BEGIN MATERIAL TO PROCESS

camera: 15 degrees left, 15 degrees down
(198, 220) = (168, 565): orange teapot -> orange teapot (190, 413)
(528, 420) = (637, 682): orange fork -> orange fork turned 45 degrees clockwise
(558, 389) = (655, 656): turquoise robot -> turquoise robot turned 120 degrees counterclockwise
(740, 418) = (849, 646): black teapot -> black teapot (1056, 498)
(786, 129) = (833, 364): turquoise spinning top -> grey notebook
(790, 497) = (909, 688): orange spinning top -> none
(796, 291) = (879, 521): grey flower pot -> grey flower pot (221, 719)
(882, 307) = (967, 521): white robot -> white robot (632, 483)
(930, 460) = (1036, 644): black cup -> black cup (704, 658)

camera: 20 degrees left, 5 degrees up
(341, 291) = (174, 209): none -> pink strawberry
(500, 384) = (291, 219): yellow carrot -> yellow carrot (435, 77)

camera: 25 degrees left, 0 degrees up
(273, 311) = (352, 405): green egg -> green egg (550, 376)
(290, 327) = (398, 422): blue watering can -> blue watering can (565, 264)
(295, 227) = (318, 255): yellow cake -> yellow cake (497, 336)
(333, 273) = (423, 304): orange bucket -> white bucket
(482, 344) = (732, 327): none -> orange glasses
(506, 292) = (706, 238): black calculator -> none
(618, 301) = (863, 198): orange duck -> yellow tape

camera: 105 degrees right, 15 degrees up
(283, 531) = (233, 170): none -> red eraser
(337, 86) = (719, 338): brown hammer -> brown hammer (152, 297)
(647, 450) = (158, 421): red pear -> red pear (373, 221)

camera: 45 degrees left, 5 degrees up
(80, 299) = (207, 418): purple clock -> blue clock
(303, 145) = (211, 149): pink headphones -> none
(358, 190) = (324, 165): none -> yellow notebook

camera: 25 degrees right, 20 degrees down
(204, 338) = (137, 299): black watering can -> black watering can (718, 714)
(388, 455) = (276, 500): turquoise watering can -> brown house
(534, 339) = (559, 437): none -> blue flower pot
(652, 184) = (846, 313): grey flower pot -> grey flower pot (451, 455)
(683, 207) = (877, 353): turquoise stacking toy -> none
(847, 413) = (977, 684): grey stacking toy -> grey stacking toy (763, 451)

END MATERIAL TO PROCESS

EXERCISE INSTRUCTIONS ::
Reproduce exactly the lines from the one containing "(740, 418) = (849, 646): black" through the last line of the records above, including both, and nothing else.

EXPECTED OUTPUT ::
(740, 418) = (849, 646): black teapot -> black teapot (1056, 498)
(786, 129) = (833, 364): turquoise spinning top -> grey notebook
(790, 497) = (909, 688): orange spinning top -> none
(796, 291) = (879, 521): grey flower pot -> grey flower pot (221, 719)
(882, 307) = (967, 521): white robot -> white robot (632, 483)
(930, 460) = (1036, 644): black cup -> black cup (704, 658)

camera: 20 degrees left, 5 degrees up
(341, 291) = (174, 209): none -> pink strawberry
(500, 384) = (291, 219): yellow carrot -> yellow carrot (435, 77)

camera: 25 degrees left, 0 degrees up
(273, 311) = (352, 405): green egg -> green egg (550, 376)
(290, 327) = (398, 422): blue watering can -> blue watering can (565, 264)
(295, 227) = (318, 255): yellow cake -> yellow cake (497, 336)
(333, 273) = (423, 304): orange bucket -> white bucket
(482, 344) = (732, 327): none -> orange glasses
(506, 292) = (706, 238): black calculator -> none
(618, 301) = (863, 198): orange duck -> yellow tape

camera: 105 degrees right, 15 degrees up
(283, 531) = (233, 170): none -> red eraser
(337, 86) = (719, 338): brown hammer -> brown hammer (152, 297)
(647, 450) = (158, 421): red pear -> red pear (373, 221)

camera: 45 degrees left, 5 degrees up
(80, 299) = (207, 418): purple clock -> blue clock
(303, 145) = (211, 149): pink headphones -> none
(358, 190) = (324, 165): none -> yellow notebook

camera: 25 degrees right, 20 degrees down
(204, 338) = (137, 299): black watering can -> black watering can (718, 714)
(388, 455) = (276, 500): turquoise watering can -> brown house
(534, 339) = (559, 437): none -> blue flower pot
(652, 184) = (846, 313): grey flower pot -> grey flower pot (451, 455)
(683, 207) = (877, 353): turquoise stacking toy -> none
(847, 413) = (977, 684): grey stacking toy -> grey stacking toy (763, 451)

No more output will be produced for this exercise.